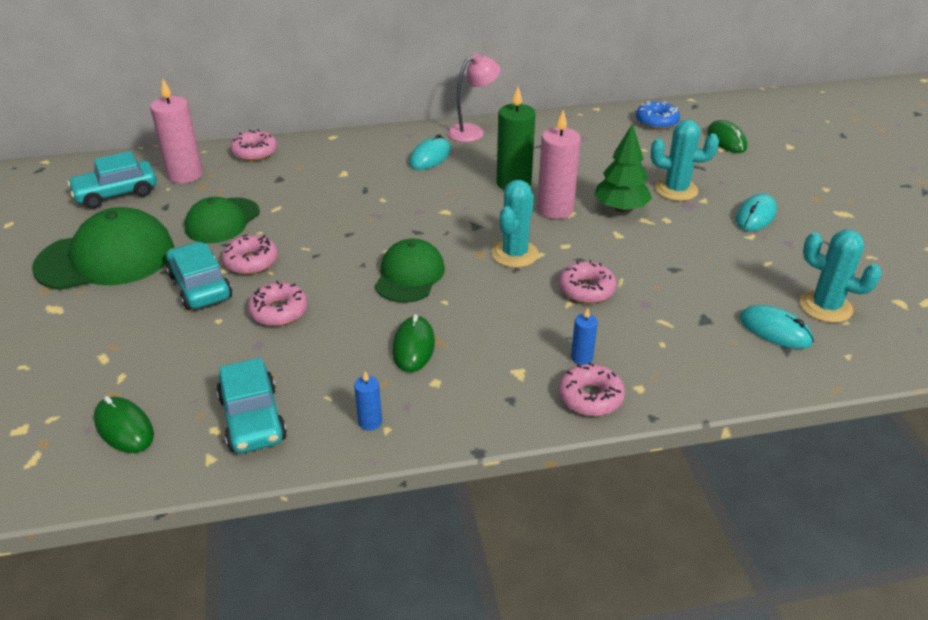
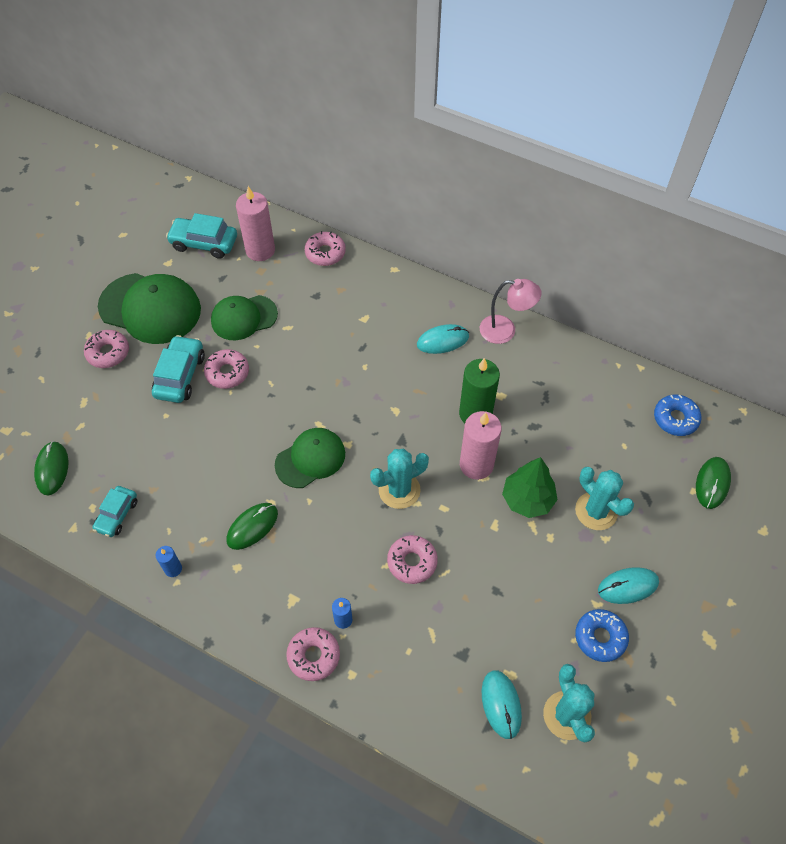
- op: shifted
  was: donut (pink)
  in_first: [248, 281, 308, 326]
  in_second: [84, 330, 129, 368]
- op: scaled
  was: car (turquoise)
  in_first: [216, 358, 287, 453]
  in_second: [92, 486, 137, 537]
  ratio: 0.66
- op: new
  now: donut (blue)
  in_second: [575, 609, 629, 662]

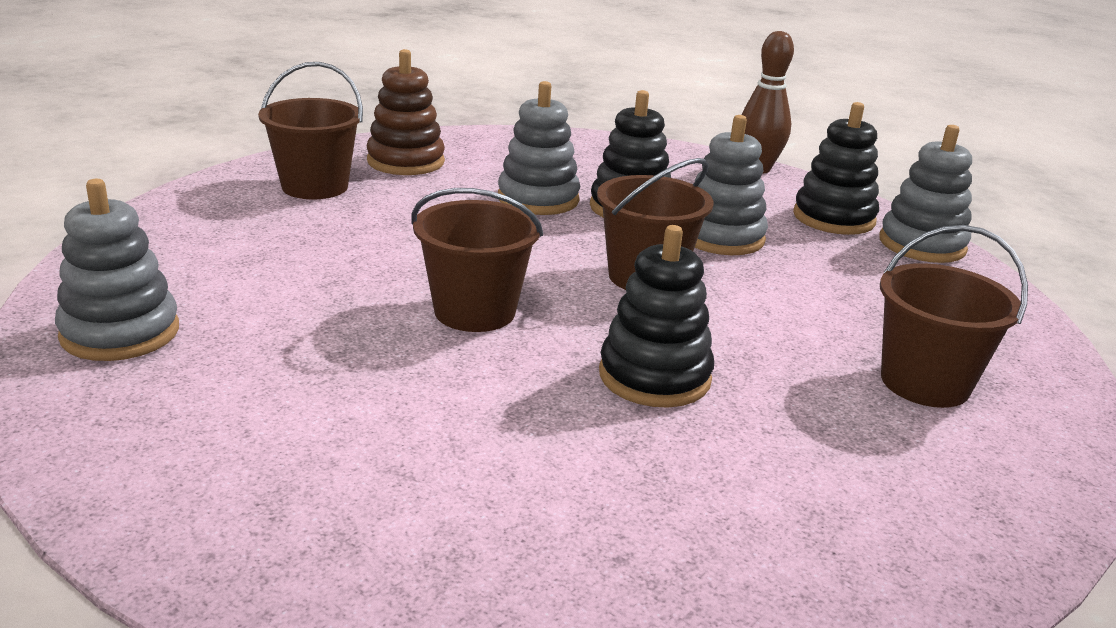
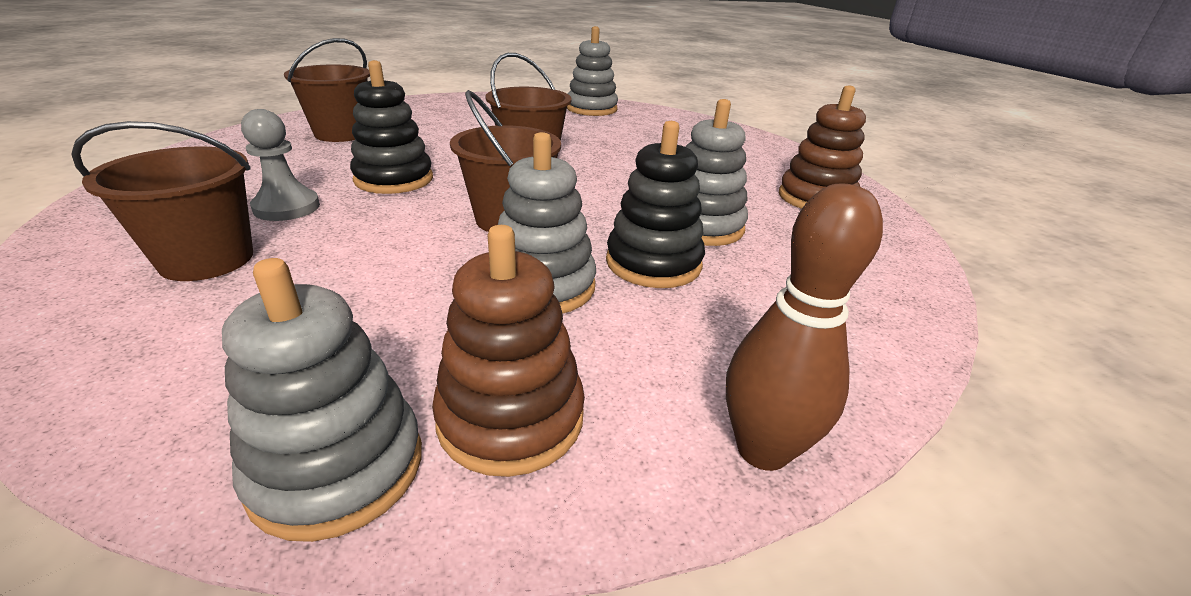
- op: new
  now: pawn (grey)
  in_second: [241, 109, 320, 221]
- op: shifted
  was: bucket (brown)
  in_first: [258, 62, 363, 199]
  in_second: [284, 38, 370, 142]
- op: repainted
  was: stacking toy (black)
  now: stacking toy (brown)
  in_first: [793, 102, 879, 235]
  in_second: [432, 225, 585, 477]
--------------------------------
Everything in the records above must be restated verbatim, save for the pictures.

= Result of this task =
- op: shifted
  was: donut (pink)
  in_first: [248, 281, 308, 326]
  in_second: [84, 330, 129, 368]
- op: scaled
  was: car (turquoise)
  in_first: [216, 358, 287, 453]
  in_second: [92, 486, 137, 537]
  ratio: 0.66
- op: new
  now: donut (blue)
  in_second: [575, 609, 629, 662]

- op: new
  now: pawn (grey)
  in_second: [241, 109, 320, 221]
- op: shifted
  was: bucket (brown)
  in_first: [258, 62, 363, 199]
  in_second: [284, 38, 370, 142]
- op: repainted
  was: stacking toy (black)
  now: stacking toy (brown)
  in_first: [793, 102, 879, 235]
  in_second: [432, 225, 585, 477]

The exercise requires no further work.